→ DESCRIPTION OF THE TASK
The answer must consist solely of the lines from the line with "building: none -> [33,198,78,256]" to the end of the data below, transcribed exactly and with no pictures.

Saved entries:
-- Opening Marker --
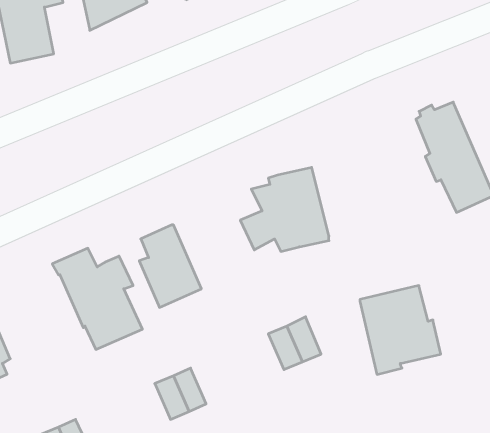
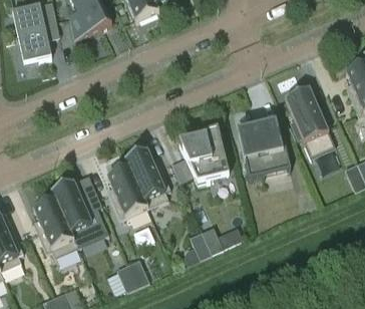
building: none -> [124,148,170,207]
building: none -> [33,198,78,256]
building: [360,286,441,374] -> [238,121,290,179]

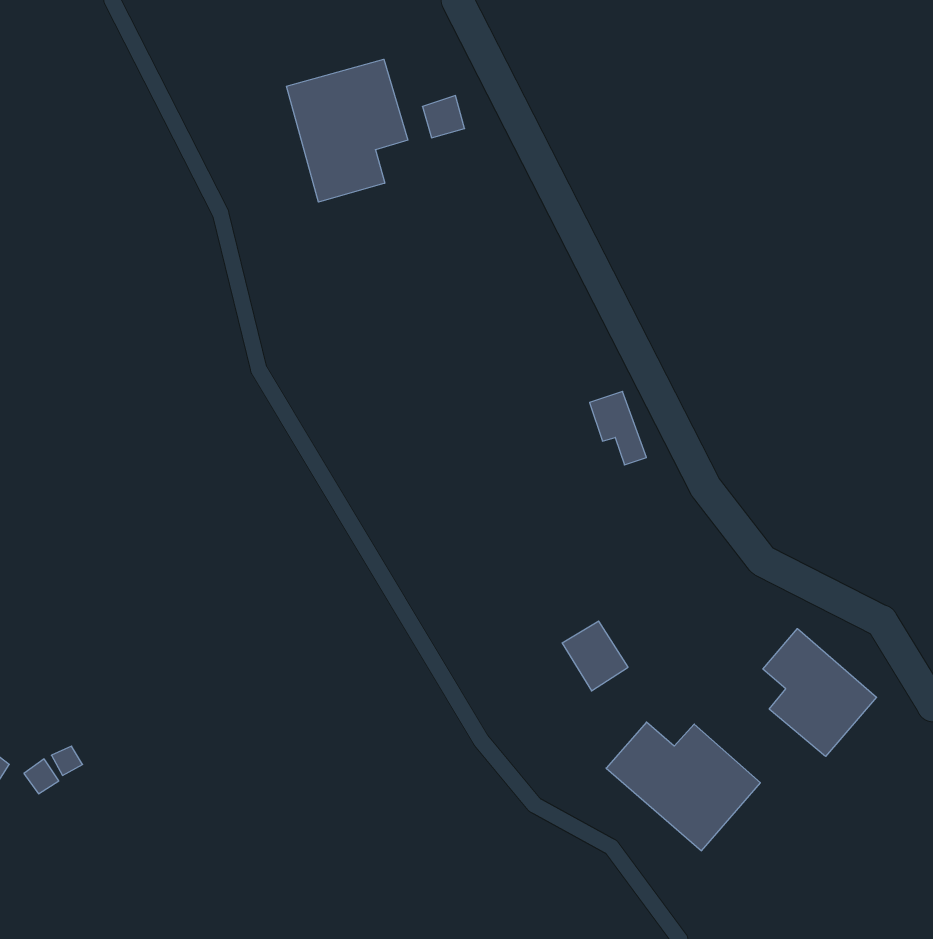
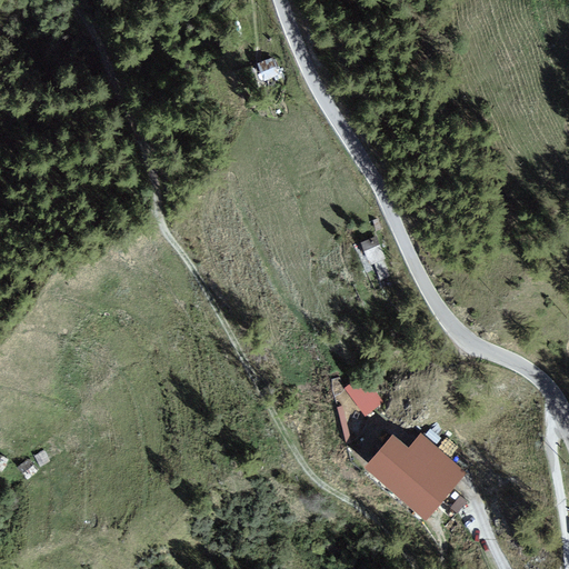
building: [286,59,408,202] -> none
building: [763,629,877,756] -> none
-- Closing Marker --
→ ANSWER AREA
building: none -> [33,198,78,256]
building: [360,286,441,374] -> [238,121,290,179]

building: [286,59,408,202] -> none
building: [763,629,877,756] -> none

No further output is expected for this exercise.